§ **GOAL OF THE EXERCISE**: Exactly the lines from the one with "(674, 109) = (662, 163): yellow" through the end of the material are to be output, both included, with no other text.

=======

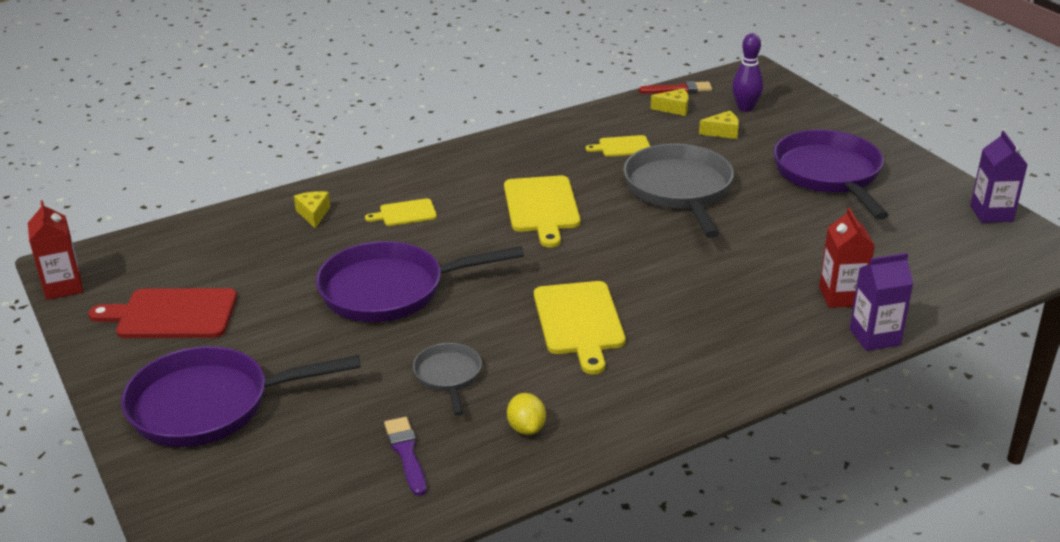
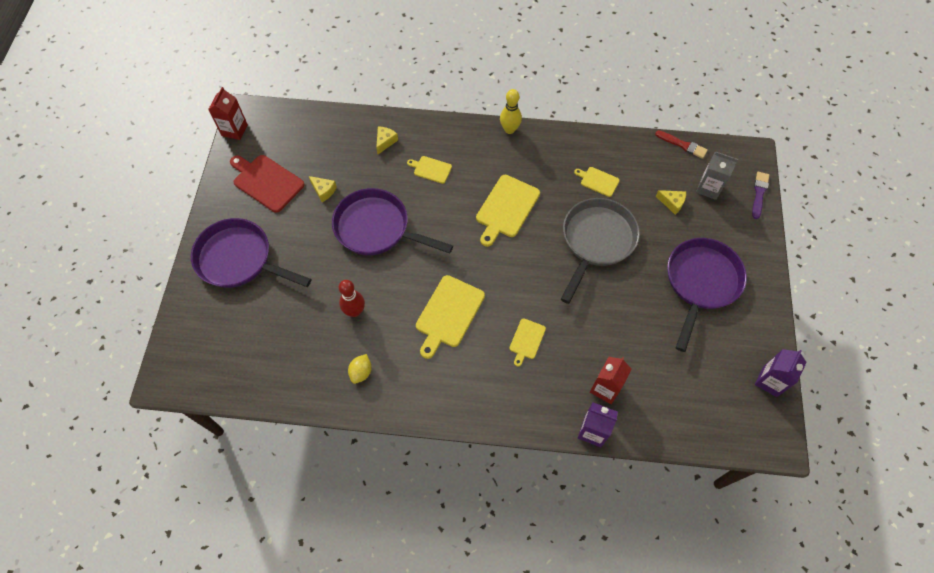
camera: 35 degrees right, 30 degrees up
(406, 453) = (296, 351): purple brush -> purple brush (759, 193)
(448, 376) = (355, 311): grey pan -> red bowling pin
(468, 147) = (509, 129): none -> yellow bowling pin
(674, 109) = (662, 163): yellow cheese -> yellow cheese (323, 191)
(703, 300) = (526, 340): none -> yellow cutting board
(745, 108) = (708, 188): purple bowling pin -> grey carton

=======

§ **RESPONSE BELOW**:
(674, 109) = (662, 163): yellow cheese -> yellow cheese (323, 191)
(703, 300) = (526, 340): none -> yellow cutting board
(745, 108) = (708, 188): purple bowling pin -> grey carton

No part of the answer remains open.